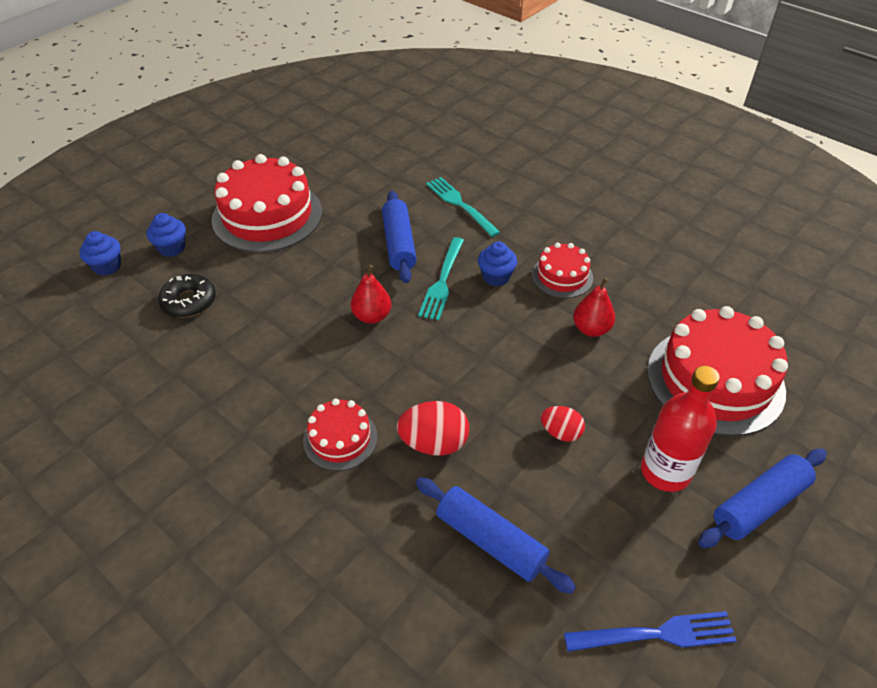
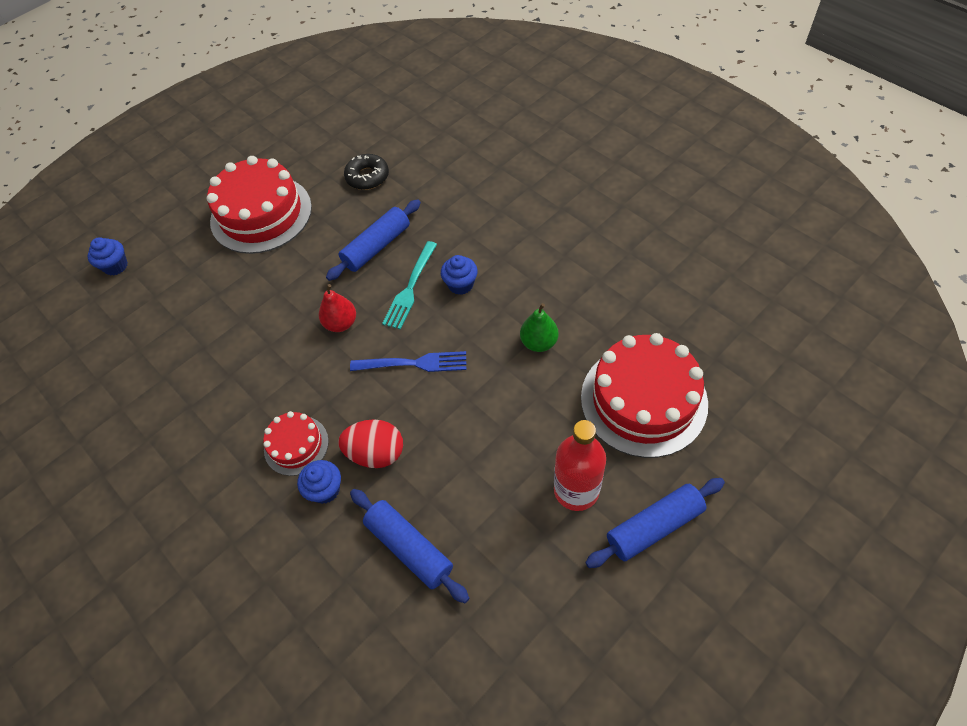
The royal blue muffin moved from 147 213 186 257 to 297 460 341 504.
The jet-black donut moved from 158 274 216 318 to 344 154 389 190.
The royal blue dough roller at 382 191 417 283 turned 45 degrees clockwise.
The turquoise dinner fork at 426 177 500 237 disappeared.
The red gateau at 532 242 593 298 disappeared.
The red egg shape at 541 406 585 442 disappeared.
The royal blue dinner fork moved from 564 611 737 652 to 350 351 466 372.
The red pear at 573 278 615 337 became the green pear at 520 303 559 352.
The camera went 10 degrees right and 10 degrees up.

Your objective:
Copy the lines from the one with "The red egg" through the last line of the material above, exactly as they are and with no others.

Solved problem:
The red egg shape at 541 406 585 442 disappeared.
The royal blue dinner fork moved from 564 611 737 652 to 350 351 466 372.
The red pear at 573 278 615 337 became the green pear at 520 303 559 352.
The camera went 10 degrees right and 10 degrees up.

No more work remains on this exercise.